[Task details]: When you print the records, keep every line identical to the original.

- Opening Delimiter -

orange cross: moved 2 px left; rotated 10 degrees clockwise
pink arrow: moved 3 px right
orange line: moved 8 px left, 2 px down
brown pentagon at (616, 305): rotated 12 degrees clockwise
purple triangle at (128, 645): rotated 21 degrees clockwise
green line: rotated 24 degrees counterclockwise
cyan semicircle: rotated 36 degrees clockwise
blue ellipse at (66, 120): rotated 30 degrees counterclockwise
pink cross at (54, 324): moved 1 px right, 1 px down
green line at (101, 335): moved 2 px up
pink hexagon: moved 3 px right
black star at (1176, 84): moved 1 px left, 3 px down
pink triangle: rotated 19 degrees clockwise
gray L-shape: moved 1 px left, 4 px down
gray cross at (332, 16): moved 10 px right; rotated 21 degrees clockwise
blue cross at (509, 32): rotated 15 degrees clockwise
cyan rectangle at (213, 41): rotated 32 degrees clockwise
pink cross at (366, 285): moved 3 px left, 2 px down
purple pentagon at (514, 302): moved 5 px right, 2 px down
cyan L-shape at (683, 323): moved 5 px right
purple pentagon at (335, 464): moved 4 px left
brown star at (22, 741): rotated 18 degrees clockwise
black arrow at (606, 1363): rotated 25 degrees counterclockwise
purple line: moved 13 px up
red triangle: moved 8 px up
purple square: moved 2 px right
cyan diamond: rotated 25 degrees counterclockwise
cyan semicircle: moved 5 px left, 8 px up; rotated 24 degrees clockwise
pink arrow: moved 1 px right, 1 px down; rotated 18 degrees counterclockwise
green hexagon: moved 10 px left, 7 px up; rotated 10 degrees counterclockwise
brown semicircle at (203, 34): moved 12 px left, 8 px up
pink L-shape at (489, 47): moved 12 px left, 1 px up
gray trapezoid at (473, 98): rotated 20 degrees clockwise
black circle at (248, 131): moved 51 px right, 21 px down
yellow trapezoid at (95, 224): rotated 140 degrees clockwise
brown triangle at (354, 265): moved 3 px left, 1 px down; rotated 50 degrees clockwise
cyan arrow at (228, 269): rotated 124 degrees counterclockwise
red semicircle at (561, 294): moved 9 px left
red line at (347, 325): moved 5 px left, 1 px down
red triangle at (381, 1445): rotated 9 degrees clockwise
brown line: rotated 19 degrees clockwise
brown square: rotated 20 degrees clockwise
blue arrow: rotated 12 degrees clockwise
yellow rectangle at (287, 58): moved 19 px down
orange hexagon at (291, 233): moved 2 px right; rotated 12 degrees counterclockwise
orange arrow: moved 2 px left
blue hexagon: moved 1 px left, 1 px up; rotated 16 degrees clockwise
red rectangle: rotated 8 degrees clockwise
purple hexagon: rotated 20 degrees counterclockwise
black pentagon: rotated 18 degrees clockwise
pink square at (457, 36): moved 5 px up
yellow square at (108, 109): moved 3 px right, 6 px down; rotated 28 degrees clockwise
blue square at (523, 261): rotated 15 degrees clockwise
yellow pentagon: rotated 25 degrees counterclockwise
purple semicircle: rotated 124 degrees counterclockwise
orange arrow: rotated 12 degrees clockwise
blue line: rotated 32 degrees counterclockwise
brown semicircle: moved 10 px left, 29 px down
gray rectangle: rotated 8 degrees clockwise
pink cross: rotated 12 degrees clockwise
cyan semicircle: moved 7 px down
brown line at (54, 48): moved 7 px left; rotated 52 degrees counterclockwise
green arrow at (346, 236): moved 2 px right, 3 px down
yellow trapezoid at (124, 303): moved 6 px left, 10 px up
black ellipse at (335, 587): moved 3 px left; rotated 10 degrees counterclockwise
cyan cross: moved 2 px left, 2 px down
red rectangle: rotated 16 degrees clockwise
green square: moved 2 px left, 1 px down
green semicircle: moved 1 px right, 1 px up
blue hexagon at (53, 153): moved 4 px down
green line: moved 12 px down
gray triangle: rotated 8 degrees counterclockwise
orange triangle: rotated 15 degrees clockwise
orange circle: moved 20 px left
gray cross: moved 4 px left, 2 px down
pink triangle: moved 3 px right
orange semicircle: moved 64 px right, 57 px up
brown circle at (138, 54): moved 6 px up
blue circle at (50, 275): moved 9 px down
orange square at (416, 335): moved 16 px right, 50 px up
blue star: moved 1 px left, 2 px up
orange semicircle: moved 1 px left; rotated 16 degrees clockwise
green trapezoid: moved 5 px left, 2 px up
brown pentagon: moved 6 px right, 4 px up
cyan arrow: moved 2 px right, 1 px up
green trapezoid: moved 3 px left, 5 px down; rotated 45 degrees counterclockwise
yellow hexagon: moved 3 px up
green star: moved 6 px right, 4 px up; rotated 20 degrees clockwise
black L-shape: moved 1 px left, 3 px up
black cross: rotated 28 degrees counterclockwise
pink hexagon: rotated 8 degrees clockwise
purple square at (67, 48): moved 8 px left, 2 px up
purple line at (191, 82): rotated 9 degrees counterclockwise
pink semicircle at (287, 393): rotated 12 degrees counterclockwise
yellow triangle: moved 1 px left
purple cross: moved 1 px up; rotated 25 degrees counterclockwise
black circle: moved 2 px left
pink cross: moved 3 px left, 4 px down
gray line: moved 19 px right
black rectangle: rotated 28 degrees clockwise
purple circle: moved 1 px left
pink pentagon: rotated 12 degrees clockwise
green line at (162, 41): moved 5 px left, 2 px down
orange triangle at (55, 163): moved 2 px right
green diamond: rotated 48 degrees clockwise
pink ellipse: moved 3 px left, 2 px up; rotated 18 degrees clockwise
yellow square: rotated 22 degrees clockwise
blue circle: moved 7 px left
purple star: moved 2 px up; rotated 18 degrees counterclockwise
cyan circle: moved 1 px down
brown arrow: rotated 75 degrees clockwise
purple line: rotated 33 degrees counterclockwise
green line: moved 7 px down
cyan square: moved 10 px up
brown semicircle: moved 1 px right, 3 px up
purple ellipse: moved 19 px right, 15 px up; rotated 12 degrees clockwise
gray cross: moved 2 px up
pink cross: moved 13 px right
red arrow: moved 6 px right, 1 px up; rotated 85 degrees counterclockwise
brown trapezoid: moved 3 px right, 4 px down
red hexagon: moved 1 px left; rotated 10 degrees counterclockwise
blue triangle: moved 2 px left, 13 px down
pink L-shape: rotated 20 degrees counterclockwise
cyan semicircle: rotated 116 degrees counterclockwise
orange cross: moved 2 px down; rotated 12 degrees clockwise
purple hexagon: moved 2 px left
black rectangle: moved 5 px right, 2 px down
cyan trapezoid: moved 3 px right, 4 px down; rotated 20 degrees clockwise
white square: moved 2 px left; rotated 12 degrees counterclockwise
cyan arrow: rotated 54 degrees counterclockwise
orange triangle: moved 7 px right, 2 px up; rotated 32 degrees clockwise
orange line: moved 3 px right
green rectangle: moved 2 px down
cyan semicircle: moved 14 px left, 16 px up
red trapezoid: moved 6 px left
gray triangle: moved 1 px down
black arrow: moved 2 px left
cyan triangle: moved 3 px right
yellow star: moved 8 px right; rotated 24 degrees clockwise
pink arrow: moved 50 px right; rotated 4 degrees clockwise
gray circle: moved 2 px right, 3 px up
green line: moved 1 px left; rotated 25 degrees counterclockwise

- Closing Delimiter -

[Response below]:
orange cross: moved 2 px left; rotated 10 degrees clockwise
pink arrow: moved 3 px right
orange line: moved 8 px left, 2 px down
brown pentagon at (616, 305): rotated 12 degrees clockwise
purple triangle at (128, 645): rotated 21 degrees clockwise
green line: rotated 24 degrees counterclockwise
cyan semicircle: rotated 36 degrees clockwise
blue ellipse at (66, 120): rotated 30 degrees counterclockwise
pink cross at (54, 324): moved 1 px right, 1 px down
green line at (101, 335): moved 2 px up
pink hexagon: moved 3 px right
black star at (1176, 84): moved 1 px left, 3 px down
pink triangle: rotated 19 degrees clockwise
gray L-shape: moved 1 px left, 4 px down
gray cross at (332, 16): moved 10 px right; rotated 21 degrees clockwise
blue cross at (509, 32): rotated 15 degrees clockwise
cyan rectangle at (213, 41): rotated 32 degrees clockwise
pink cross at (366, 285): moved 3 px left, 2 px down
purple pentagon at (514, 302): moved 5 px right, 2 px down
cyan L-shape at (683, 323): moved 5 px right
purple pentagon at (335, 464): moved 4 px left
brown star at (22, 741): rotated 18 degrees clockwise
black arrow at (606, 1363): rotated 25 degrees counterclockwise
purple line: moved 13 px up
red triangle: moved 8 px up
purple square: moved 2 px right
cyan diamond: rotated 25 degrees counterclockwise
cyan semicircle: moved 5 px left, 8 px up; rotated 24 degrees clockwise
pink arrow: moved 1 px right, 1 px down; rotated 18 degrees counterclockwise
green hexagon: moved 10 px left, 7 px up; rotated 10 degrees counterclockwise
brown semicircle at (203, 34): moved 12 px left, 8 px up
pink L-shape at (489, 47): moved 12 px left, 1 px up
gray trapezoid at (473, 98): rotated 20 degrees clockwise
black circle at (248, 131): moved 51 px right, 21 px down
yellow trapezoid at (95, 224): rotated 140 degrees clockwise
brown triangle at (354, 265): moved 3 px left, 1 px down; rotated 50 degrees clockwise
cyan arrow at (228, 269): rotated 124 degrees counterclockwise
red semicircle at (561, 294): moved 9 px left
red line at (347, 325): moved 5 px left, 1 px down
red triangle at (381, 1445): rotated 9 degrees clockwise
brown line: rotated 19 degrees clockwise
brown square: rotated 20 degrees clockwise
blue arrow: rotated 12 degrees clockwise
yellow rectangle at (287, 58): moved 19 px down
orange hexagon at (291, 233): moved 2 px right; rotated 12 degrees counterclockwise
orange arrow: moved 2 px left
blue hexagon: moved 1 px left, 1 px up; rotated 16 degrees clockwise
red rectangle: rotated 8 degrees clockwise
purple hexagon: rotated 20 degrees counterclockwise
black pentagon: rotated 18 degrees clockwise
pink square at (457, 36): moved 5 px up
yellow square at (108, 109): moved 3 px right, 6 px down; rotated 28 degrees clockwise
blue square at (523, 261): rotated 15 degrees clockwise
yellow pentagon: rotated 25 degrees counterclockwise
purple semicircle: rotated 124 degrees counterclockwise
orange arrow: rotated 12 degrees clockwise
blue line: rotated 32 degrees counterclockwise
brown semicircle: moved 10 px left, 29 px down
gray rectangle: rotated 8 degrees clockwise
pink cross: rotated 12 degrees clockwise
cyan semicircle: moved 7 px down
brown line at (54, 48): moved 7 px left; rotated 52 degrees counterclockwise
green arrow at (346, 236): moved 2 px right, 3 px down
yellow trapezoid at (124, 303): moved 6 px left, 10 px up
black ellipse at (335, 587): moved 3 px left; rotated 10 degrees counterclockwise
cyan cross: moved 2 px left, 2 px down
red rectangle: rotated 16 degrees clockwise
green square: moved 2 px left, 1 px down
green semicircle: moved 1 px right, 1 px up
blue hexagon at (53, 153): moved 4 px down
green line: moved 12 px down
gray triangle: rotated 8 degrees counterclockwise
orange triangle: rotated 15 degrees clockwise
orange circle: moved 20 px left
gray cross: moved 4 px left, 2 px down
pink triangle: moved 3 px right
orange semicircle: moved 64 px right, 57 px up
brown circle at (138, 54): moved 6 px up
blue circle at (50, 275): moved 9 px down
orange square at (416, 335): moved 16 px right, 50 px up
blue star: moved 1 px left, 2 px up
orange semicircle: moved 1 px left; rotated 16 degrees clockwise
green trapezoid: moved 5 px left, 2 px up
brown pentagon: moved 6 px right, 4 px up
cyan arrow: moved 2 px right, 1 px up
green trapezoid: moved 3 px left, 5 px down; rotated 45 degrees counterclockwise
yellow hexagon: moved 3 px up
green star: moved 6 px right, 4 px up; rotated 20 degrees clockwise
black L-shape: moved 1 px left, 3 px up
black cross: rotated 28 degrees counterclockwise
pink hexagon: rotated 8 degrees clockwise
purple square at (67, 48): moved 8 px left, 2 px up
purple line at (191, 82): rotated 9 degrees counterclockwise
pink semicircle at (287, 393): rotated 12 degrees counterclockwise
yellow triangle: moved 1 px left
purple cross: moved 1 px up; rotated 25 degrees counterclockwise
black circle: moved 2 px left
pink cross: moved 3 px left, 4 px down
gray line: moved 19 px right
black rectangle: rotated 28 degrees clockwise
purple circle: moved 1 px left
pink pentagon: rotated 12 degrees clockwise
green line at (162, 41): moved 5 px left, 2 px down
orange triangle at (55, 163): moved 2 px right
green diamond: rotated 48 degrees clockwise
pink ellipse: moved 3 px left, 2 px up; rotated 18 degrees clockwise
yellow square: rotated 22 degrees clockwise
blue circle: moved 7 px left
purple star: moved 2 px up; rotated 18 degrees counterclockwise
cyan circle: moved 1 px down
brown arrow: rotated 75 degrees clockwise
purple line: rotated 33 degrees counterclockwise
green line: moved 7 px down
cyan square: moved 10 px up
brown semicircle: moved 1 px right, 3 px up
purple ellipse: moved 19 px right, 15 px up; rotated 12 degrees clockwise
gray cross: moved 2 px up
pink cross: moved 13 px right
red arrow: moved 6 px right, 1 px up; rotated 85 degrees counterclockwise
brown trapezoid: moved 3 px right, 4 px down
red hexagon: moved 1 px left; rotated 10 degrees counterclockwise
blue triangle: moved 2 px left, 13 px down
pink L-shape: rotated 20 degrees counterclockwise
cyan semicircle: rotated 116 degrees counterclockwise
orange cross: moved 2 px down; rotated 12 degrees clockwise
purple hexagon: moved 2 px left
black rectangle: moved 5 px right, 2 px down
cyan trapezoid: moved 3 px right, 4 px down; rotated 20 degrees clockwise
white square: moved 2 px left; rotated 12 degrees counterclockwise
cyan arrow: rotated 54 degrees counterclockwise
orange triangle: moved 7 px right, 2 px up; rotated 32 degrees clockwise
orange line: moved 3 px right
green rectangle: moved 2 px down
cyan semicircle: moved 14 px left, 16 px up
red trapezoid: moved 6 px left
gray triangle: moved 1 px down
black arrow: moved 2 px left
cyan triangle: moved 3 px right
yellow star: moved 8 px right; rotated 24 degrees clockwise
pink arrow: moved 50 px right; rotated 4 degrees clockwise
gray circle: moved 2 px right, 3 px up
green line: moved 1 px left; rotated 25 degrees counterclockwise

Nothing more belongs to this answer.